Copy exactly the line containing "Someone carried the" and each line after it to the end of the listing, and output nothing else.

■ The data
○ ○ ○ ○ ○ ○ ○

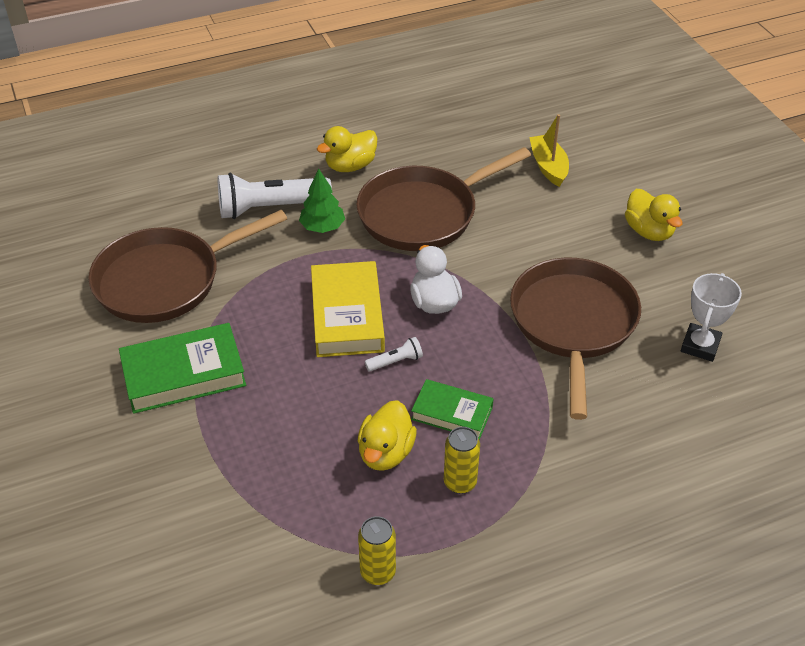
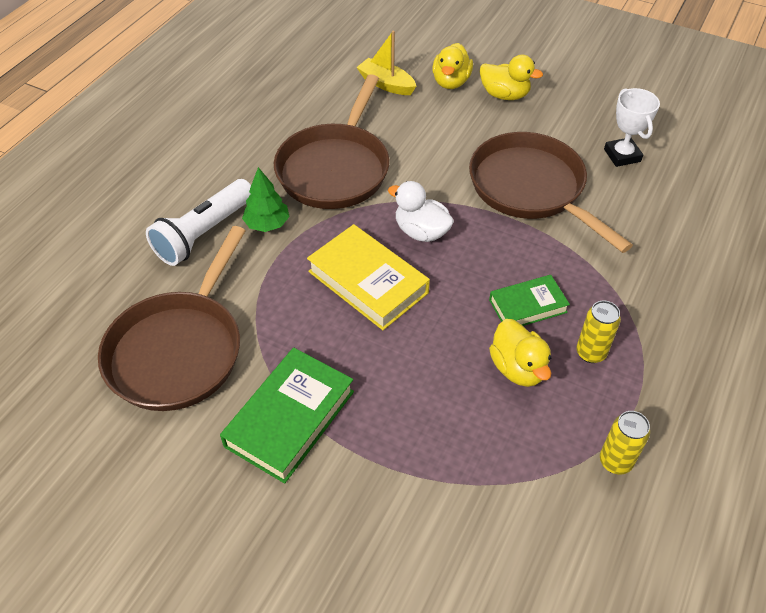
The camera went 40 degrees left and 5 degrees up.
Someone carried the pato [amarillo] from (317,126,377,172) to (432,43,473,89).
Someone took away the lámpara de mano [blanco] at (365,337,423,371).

○ ○ ○ ○ ○ ○ ○

■ Task output
Someone carried the pato [amarillo] from (317,126,377,172) to (432,43,473,89).
Someone took away the lámpara de mano [blanco] at (365,337,423,371).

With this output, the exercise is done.